How to complete this task: How many lines in the records below contain the word "diode"? State only that number.

Edit difference data:

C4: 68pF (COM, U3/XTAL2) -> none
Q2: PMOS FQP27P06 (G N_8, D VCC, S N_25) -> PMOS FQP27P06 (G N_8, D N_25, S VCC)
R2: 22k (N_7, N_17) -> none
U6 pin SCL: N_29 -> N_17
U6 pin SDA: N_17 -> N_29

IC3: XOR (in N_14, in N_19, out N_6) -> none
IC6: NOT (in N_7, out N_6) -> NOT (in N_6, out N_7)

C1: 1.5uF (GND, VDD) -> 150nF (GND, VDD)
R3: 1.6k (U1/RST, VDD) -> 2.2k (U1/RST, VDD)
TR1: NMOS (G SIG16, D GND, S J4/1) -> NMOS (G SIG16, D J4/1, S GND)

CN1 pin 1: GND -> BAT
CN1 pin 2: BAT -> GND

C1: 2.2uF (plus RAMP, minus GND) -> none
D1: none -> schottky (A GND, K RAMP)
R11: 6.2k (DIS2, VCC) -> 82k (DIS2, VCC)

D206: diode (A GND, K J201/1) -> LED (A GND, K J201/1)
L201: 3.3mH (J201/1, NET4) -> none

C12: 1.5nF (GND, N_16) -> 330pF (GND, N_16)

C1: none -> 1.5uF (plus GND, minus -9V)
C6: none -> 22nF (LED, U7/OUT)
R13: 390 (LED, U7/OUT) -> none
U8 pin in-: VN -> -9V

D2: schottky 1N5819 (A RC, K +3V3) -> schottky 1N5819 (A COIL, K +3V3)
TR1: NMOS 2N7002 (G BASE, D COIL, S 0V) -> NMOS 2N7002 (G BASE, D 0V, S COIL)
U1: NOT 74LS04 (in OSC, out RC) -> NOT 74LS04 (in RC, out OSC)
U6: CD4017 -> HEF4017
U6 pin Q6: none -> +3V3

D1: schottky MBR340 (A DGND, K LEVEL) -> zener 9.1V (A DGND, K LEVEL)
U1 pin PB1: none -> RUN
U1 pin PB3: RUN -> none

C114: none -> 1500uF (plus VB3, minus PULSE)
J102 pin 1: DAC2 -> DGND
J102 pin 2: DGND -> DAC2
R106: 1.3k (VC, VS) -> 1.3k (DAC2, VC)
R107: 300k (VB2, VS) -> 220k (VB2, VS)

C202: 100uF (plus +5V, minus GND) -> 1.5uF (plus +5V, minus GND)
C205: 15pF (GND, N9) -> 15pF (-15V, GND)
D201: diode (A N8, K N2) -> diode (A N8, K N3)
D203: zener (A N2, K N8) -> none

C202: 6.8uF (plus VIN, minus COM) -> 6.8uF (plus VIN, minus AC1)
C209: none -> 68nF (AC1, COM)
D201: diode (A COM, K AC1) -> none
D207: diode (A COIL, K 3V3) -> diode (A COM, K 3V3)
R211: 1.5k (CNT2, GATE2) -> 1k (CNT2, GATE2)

Solution for this problem: 4